RECORDS TO PROCESS
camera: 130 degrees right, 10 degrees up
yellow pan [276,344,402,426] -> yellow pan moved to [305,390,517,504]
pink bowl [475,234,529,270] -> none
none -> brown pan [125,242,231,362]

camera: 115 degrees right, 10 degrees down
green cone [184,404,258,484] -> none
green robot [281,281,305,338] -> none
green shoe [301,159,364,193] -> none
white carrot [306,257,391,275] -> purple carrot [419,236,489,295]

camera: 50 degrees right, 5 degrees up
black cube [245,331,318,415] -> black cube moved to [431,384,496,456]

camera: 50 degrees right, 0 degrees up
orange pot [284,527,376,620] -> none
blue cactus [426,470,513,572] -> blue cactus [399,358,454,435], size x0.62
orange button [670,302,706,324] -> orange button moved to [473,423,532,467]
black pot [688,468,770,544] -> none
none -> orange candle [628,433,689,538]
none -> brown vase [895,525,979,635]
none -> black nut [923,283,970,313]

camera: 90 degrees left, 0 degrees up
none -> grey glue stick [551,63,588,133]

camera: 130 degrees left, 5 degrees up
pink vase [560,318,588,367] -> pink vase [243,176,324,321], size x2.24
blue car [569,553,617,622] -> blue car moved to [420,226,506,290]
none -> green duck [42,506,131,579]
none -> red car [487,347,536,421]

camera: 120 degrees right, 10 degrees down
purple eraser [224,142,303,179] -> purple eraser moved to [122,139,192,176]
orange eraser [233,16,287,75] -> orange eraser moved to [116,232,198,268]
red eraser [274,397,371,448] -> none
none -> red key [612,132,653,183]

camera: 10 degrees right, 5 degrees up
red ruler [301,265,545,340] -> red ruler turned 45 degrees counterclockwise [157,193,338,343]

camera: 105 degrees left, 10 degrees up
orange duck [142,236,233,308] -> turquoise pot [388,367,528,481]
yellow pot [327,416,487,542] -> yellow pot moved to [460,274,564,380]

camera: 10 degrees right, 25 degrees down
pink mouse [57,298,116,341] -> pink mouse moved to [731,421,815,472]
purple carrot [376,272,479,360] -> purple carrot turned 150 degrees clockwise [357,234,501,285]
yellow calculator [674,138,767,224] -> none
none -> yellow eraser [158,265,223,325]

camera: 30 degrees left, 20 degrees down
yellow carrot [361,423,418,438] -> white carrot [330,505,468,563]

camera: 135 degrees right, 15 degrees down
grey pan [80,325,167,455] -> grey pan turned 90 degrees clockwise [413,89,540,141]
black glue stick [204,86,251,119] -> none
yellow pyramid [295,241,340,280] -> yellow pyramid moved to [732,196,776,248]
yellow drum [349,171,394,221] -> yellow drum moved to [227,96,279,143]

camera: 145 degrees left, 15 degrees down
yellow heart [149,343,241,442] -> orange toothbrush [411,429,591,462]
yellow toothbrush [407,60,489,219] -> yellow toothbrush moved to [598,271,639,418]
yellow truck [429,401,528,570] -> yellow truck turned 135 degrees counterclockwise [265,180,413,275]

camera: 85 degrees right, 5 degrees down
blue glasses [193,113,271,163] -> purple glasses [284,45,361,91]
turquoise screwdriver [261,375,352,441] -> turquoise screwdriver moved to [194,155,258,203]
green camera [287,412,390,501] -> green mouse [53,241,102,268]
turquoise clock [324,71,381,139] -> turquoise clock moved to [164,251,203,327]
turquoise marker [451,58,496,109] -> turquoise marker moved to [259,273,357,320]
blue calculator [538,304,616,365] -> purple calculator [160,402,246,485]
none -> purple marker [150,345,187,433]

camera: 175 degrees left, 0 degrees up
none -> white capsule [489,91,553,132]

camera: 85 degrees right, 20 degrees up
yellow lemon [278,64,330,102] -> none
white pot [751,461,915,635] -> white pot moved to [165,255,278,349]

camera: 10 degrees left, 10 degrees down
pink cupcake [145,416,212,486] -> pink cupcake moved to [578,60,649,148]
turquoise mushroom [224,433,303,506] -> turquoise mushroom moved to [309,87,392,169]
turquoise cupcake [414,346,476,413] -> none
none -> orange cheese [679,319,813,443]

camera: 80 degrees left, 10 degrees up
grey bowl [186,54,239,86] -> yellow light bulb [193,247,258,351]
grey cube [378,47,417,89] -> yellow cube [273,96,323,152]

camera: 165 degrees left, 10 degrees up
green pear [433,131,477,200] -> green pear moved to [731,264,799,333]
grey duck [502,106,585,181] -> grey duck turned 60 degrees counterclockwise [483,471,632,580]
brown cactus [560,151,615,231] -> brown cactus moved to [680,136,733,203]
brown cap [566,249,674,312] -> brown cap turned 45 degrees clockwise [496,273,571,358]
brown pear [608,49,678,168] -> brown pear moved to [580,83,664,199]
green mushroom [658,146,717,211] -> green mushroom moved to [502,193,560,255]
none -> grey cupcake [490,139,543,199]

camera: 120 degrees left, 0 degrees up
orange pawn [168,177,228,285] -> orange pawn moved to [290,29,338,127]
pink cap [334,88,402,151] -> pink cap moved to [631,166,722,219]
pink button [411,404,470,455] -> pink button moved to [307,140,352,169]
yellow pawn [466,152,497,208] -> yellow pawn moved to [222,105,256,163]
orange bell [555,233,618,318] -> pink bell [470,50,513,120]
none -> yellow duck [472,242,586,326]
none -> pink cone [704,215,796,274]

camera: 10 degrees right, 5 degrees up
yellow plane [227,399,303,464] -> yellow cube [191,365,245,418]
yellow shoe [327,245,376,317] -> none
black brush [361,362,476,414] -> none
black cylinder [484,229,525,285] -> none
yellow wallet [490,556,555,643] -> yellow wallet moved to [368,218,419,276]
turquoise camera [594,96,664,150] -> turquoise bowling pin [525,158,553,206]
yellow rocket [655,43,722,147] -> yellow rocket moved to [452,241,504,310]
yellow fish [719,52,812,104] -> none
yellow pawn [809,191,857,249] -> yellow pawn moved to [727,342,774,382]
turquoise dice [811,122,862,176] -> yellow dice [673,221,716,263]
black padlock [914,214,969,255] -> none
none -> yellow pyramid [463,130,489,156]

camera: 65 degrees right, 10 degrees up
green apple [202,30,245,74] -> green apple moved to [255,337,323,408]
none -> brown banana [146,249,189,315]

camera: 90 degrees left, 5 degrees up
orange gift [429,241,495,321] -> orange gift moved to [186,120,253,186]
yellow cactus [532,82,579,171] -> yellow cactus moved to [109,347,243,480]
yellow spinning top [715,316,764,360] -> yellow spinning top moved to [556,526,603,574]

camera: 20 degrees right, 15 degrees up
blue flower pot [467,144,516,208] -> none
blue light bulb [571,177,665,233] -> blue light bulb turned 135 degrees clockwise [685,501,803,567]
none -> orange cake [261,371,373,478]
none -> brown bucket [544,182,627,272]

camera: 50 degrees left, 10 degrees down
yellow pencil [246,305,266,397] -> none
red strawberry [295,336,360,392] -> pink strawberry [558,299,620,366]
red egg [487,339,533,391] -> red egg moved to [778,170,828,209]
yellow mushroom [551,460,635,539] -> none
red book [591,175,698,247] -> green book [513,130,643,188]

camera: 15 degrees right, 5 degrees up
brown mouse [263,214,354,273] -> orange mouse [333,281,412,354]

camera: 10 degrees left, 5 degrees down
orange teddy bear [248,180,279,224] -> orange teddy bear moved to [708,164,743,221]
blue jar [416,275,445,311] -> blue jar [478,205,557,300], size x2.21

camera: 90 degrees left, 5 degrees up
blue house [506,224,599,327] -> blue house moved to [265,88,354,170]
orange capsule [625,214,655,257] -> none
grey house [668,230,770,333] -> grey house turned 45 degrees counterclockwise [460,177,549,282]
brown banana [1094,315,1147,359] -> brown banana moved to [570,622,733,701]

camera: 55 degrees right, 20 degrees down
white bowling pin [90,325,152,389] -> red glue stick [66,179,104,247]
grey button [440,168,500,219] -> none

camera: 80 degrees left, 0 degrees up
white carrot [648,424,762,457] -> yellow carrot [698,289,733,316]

PROBLEM REQUIREMENTS
Reproduce each line from the records that contains the word "cube".

YOUR RESPONSE
black cube [245,331,318,415] -> black cube moved to [431,384,496,456]
grey cube [378,47,417,89] -> yellow cube [273,96,323,152]
yellow plane [227,399,303,464] -> yellow cube [191,365,245,418]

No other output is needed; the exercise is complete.